Listed records section start

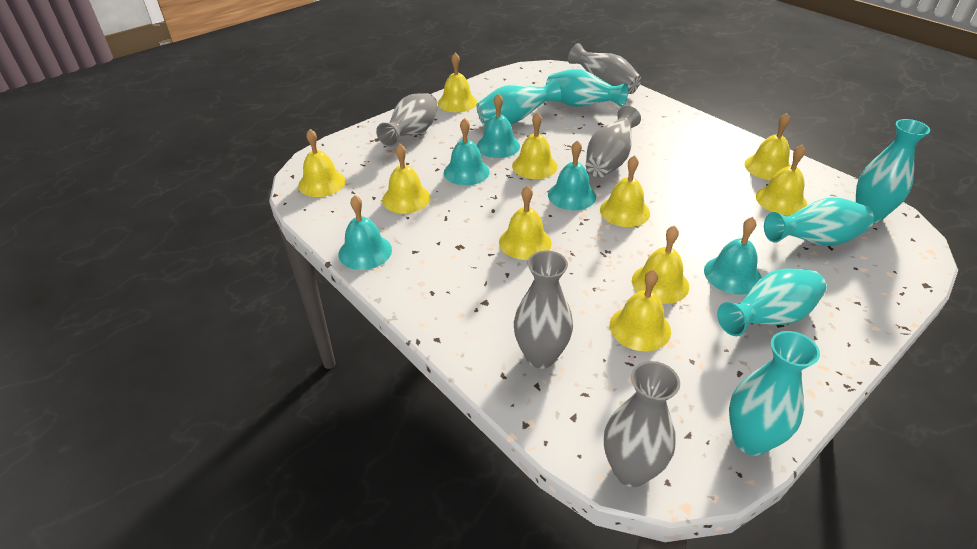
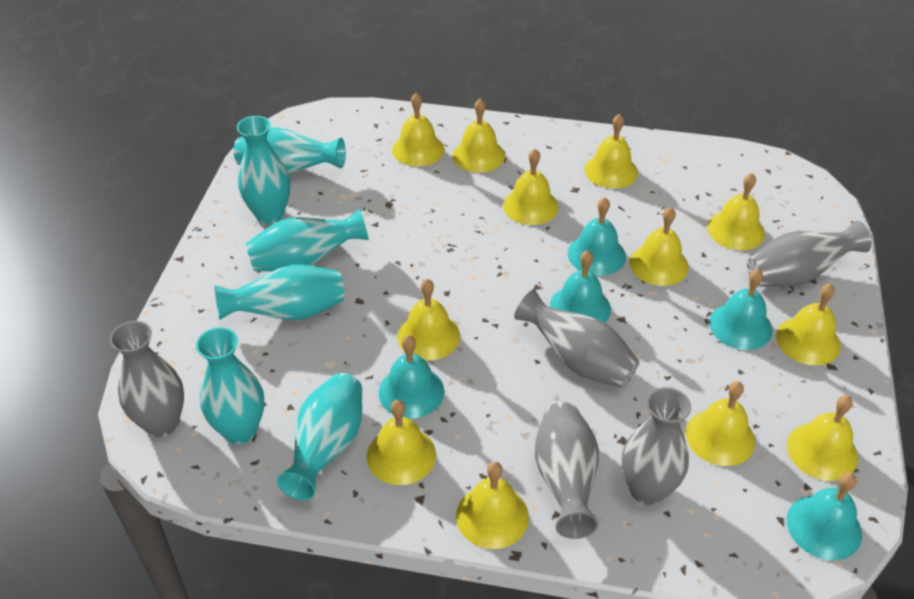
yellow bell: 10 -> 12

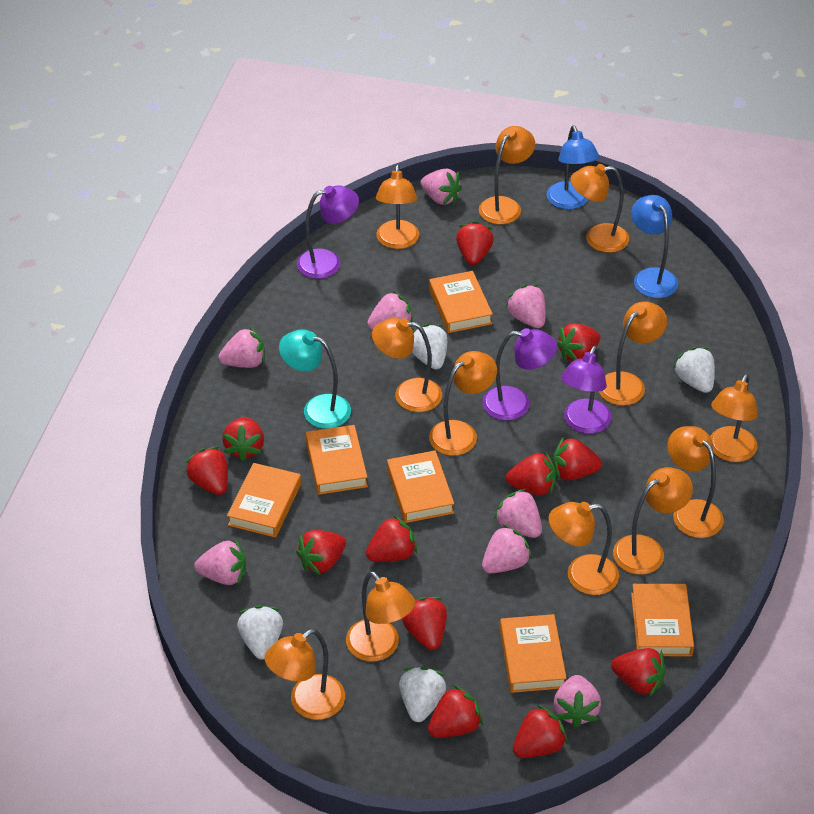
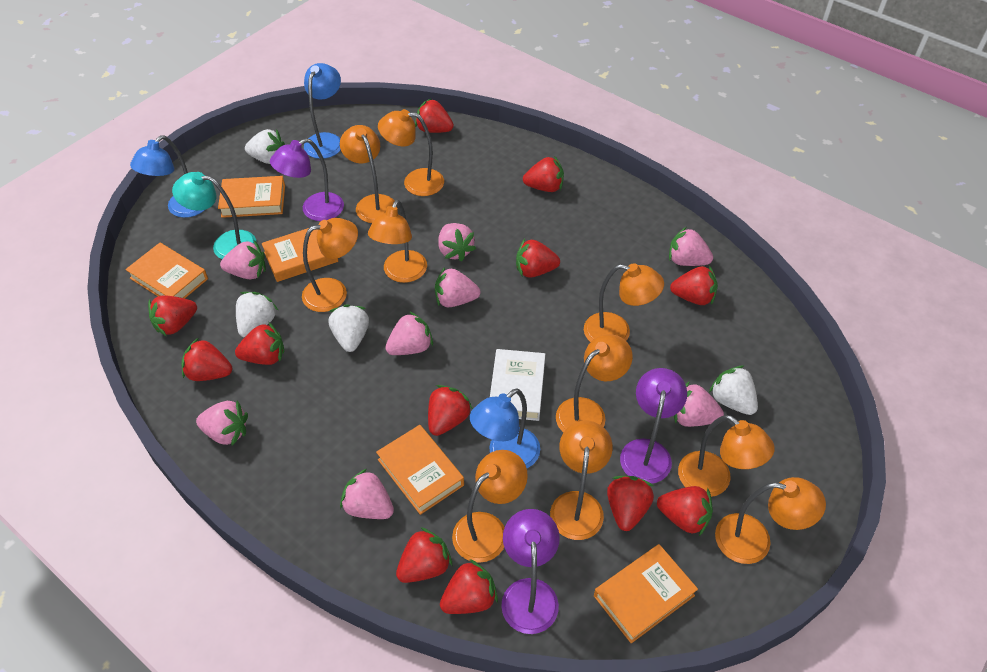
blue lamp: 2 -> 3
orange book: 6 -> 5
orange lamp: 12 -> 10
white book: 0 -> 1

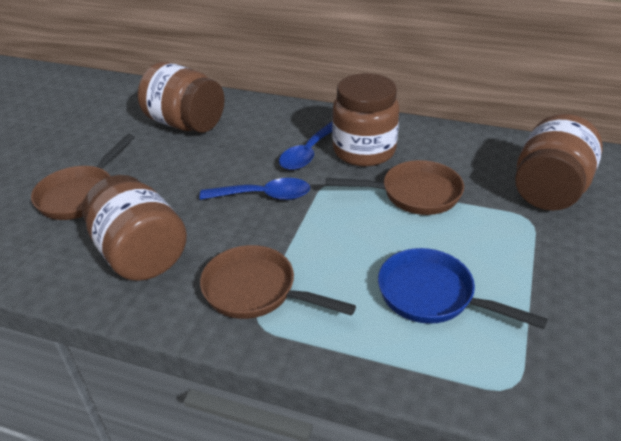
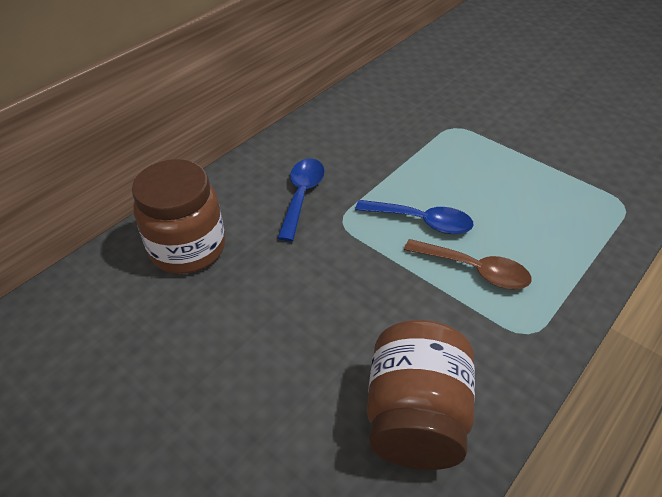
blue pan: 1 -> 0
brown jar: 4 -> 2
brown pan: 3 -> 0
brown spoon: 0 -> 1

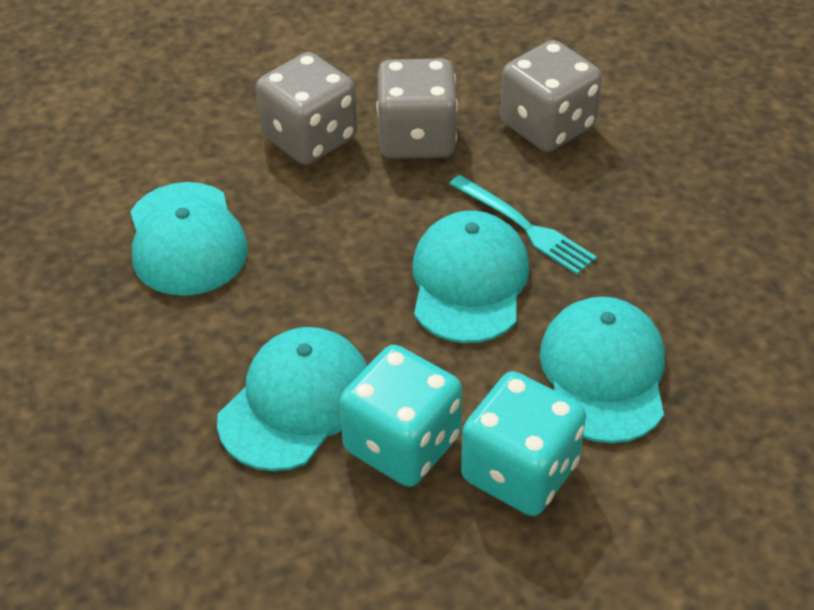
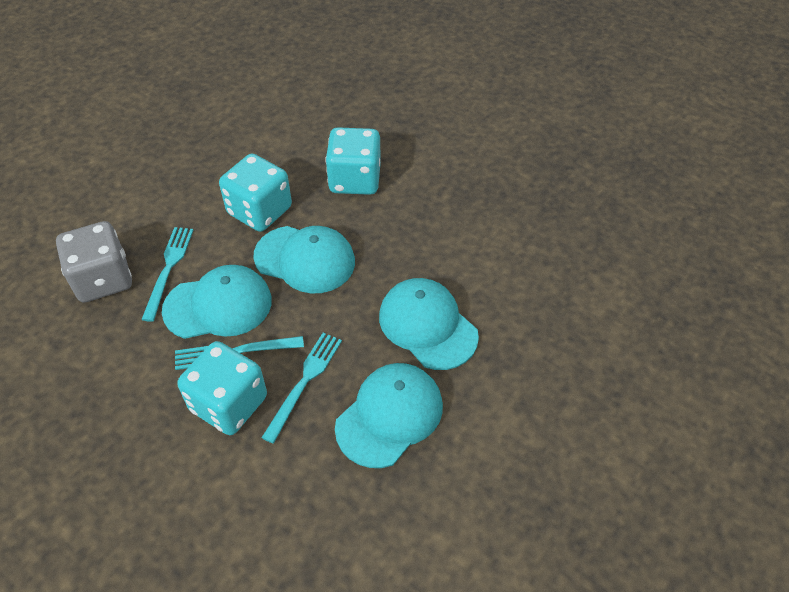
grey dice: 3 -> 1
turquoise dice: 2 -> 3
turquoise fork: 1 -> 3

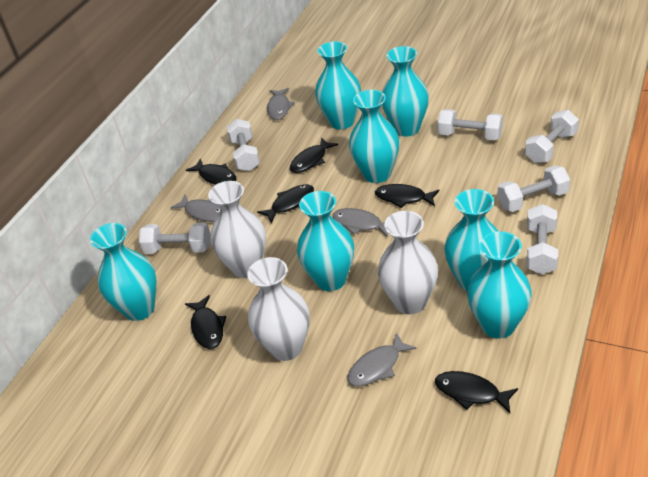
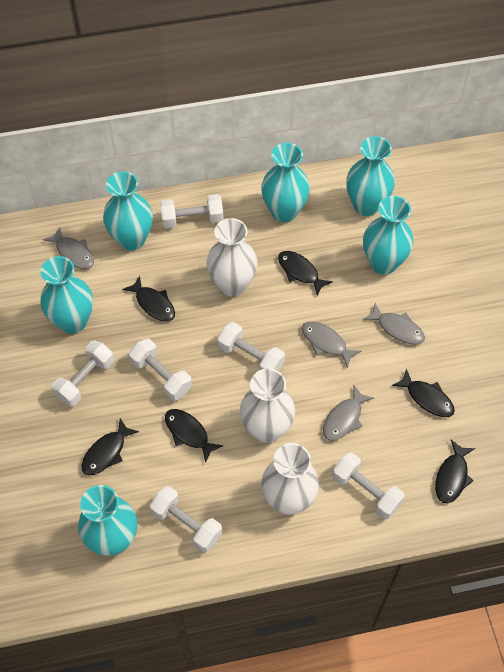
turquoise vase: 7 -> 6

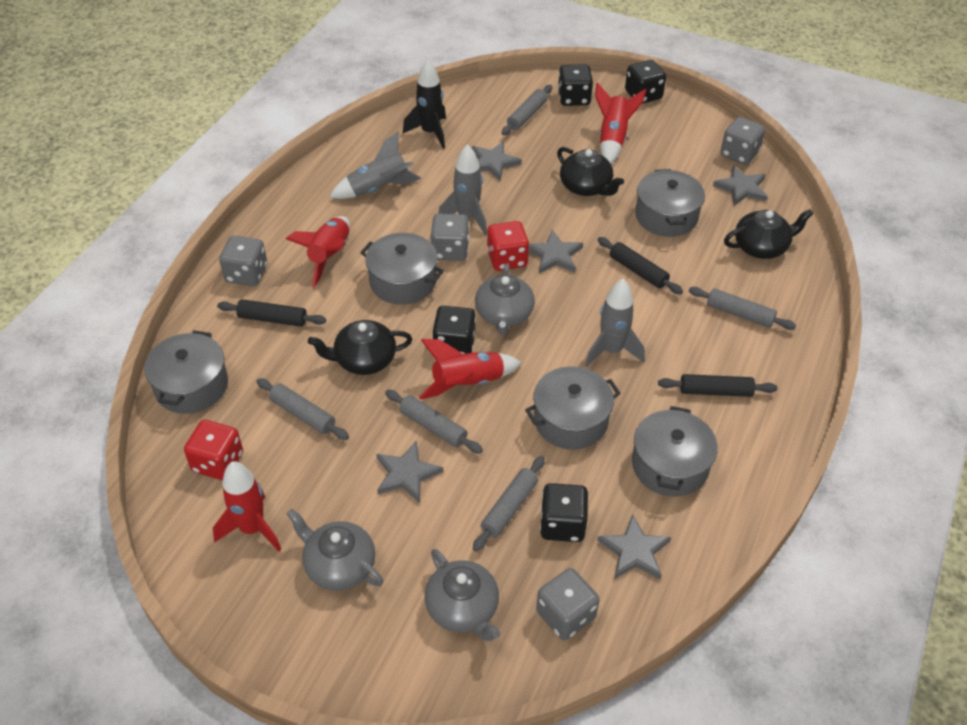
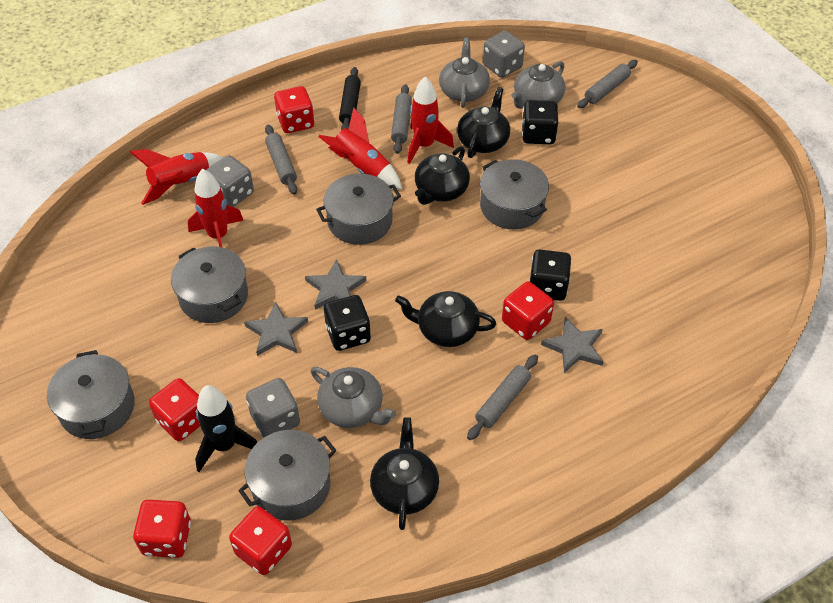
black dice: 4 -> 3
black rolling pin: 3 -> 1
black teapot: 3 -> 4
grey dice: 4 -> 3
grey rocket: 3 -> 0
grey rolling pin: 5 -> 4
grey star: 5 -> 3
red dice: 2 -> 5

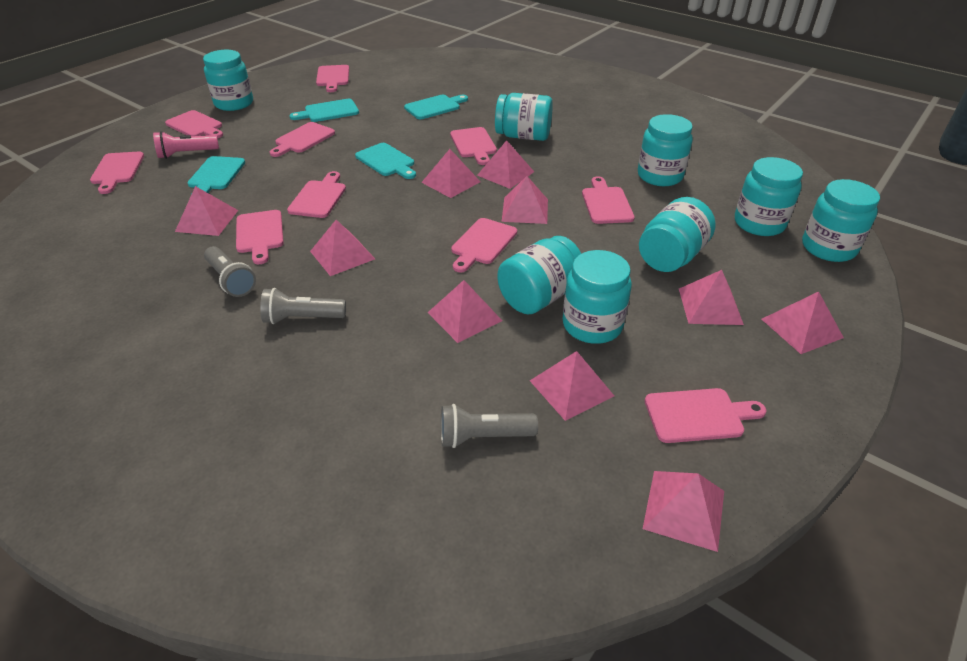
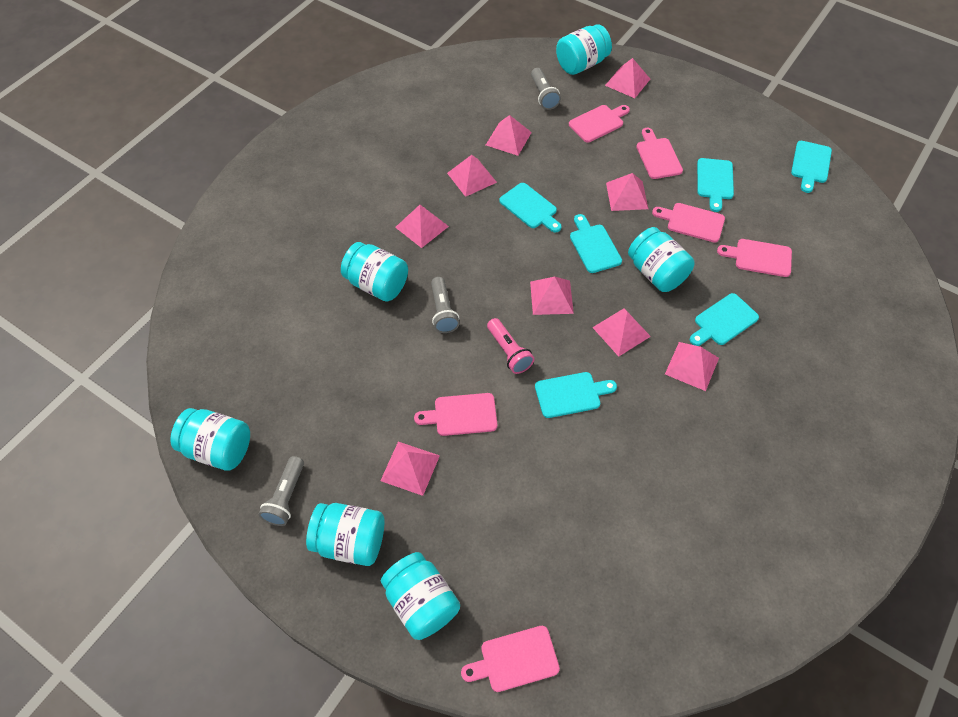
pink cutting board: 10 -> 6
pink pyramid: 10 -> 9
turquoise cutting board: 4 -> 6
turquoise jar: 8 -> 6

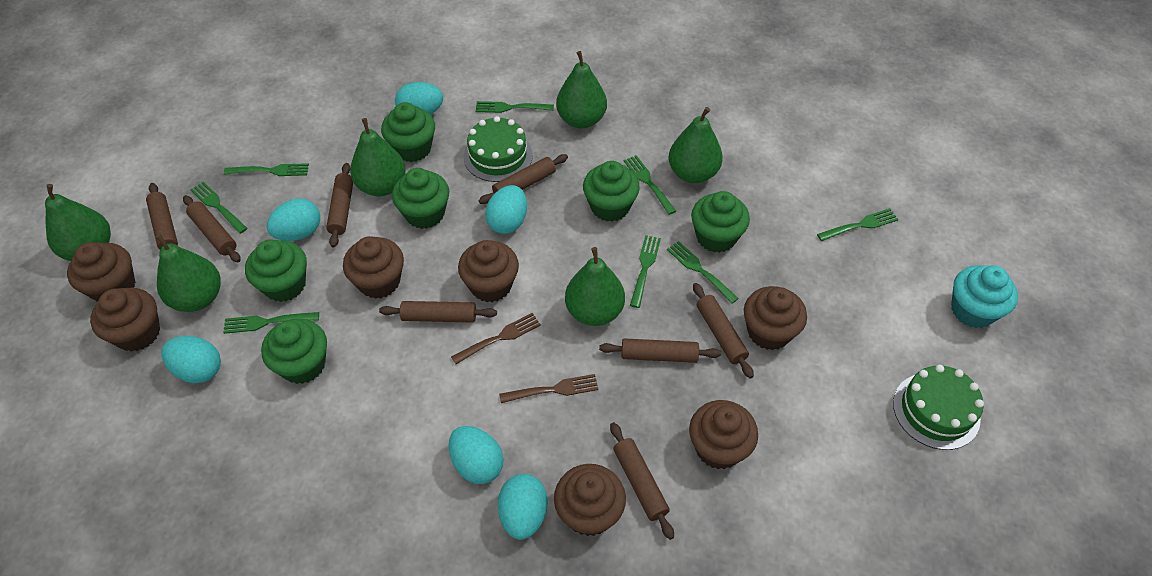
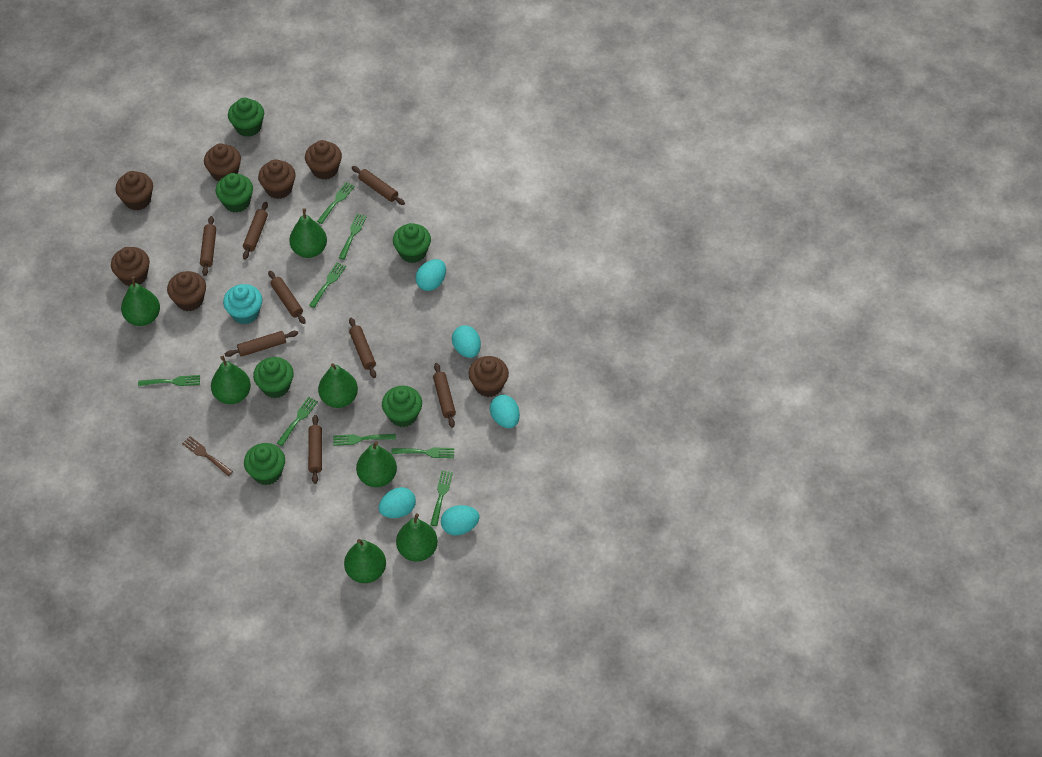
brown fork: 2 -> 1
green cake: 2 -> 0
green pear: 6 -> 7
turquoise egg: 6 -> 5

Listed records section end

> What you will do
Show all lines from the entries that hold "cutting".

> Result of this exercise
pink cutting board: 10 -> 6
turquoise cutting board: 4 -> 6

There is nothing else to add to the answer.